[[ RECORD SET open ]]

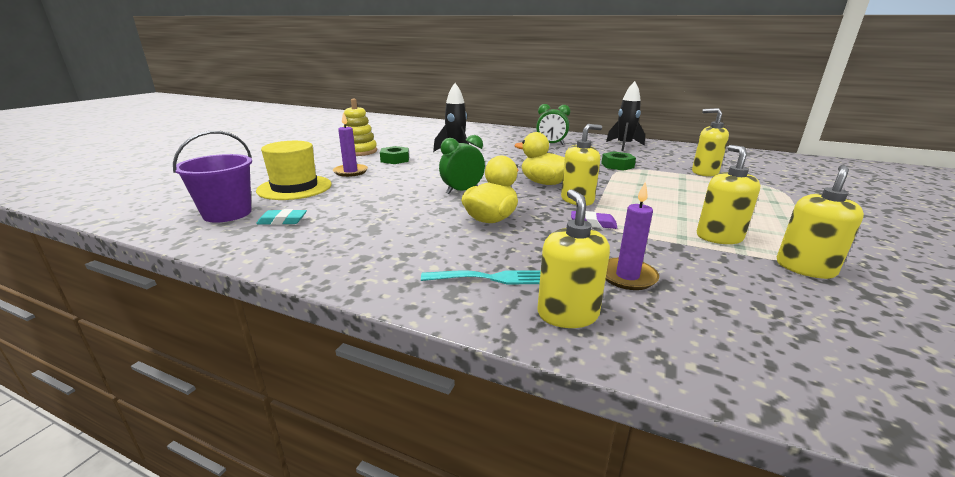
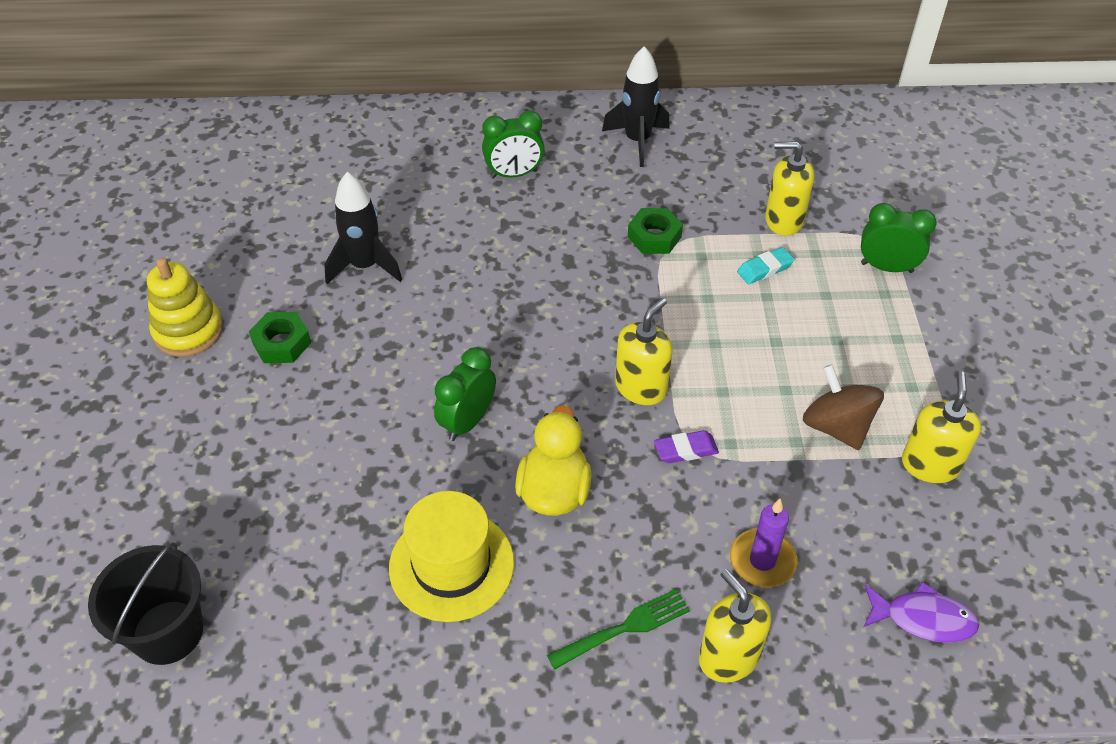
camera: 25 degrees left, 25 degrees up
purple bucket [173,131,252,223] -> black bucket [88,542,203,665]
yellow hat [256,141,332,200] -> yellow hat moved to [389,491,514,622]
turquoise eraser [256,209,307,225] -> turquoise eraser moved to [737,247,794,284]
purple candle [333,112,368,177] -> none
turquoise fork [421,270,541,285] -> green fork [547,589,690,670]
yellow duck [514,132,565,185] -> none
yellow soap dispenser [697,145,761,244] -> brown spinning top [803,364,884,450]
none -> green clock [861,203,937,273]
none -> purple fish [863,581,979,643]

[[ RECORD SET closed ]]

Reproduce the full listing above verbatim, with no pictures included.

-- WORKED SOLUTION --
camera: 25 degrees left, 25 degrees up
purple bucket [173,131,252,223] -> black bucket [88,542,203,665]
yellow hat [256,141,332,200] -> yellow hat moved to [389,491,514,622]
turquoise eraser [256,209,307,225] -> turquoise eraser moved to [737,247,794,284]
purple candle [333,112,368,177] -> none
turquoise fork [421,270,541,285] -> green fork [547,589,690,670]
yellow duck [514,132,565,185] -> none
yellow soap dispenser [697,145,761,244] -> brown spinning top [803,364,884,450]
none -> green clock [861,203,937,273]
none -> purple fish [863,581,979,643]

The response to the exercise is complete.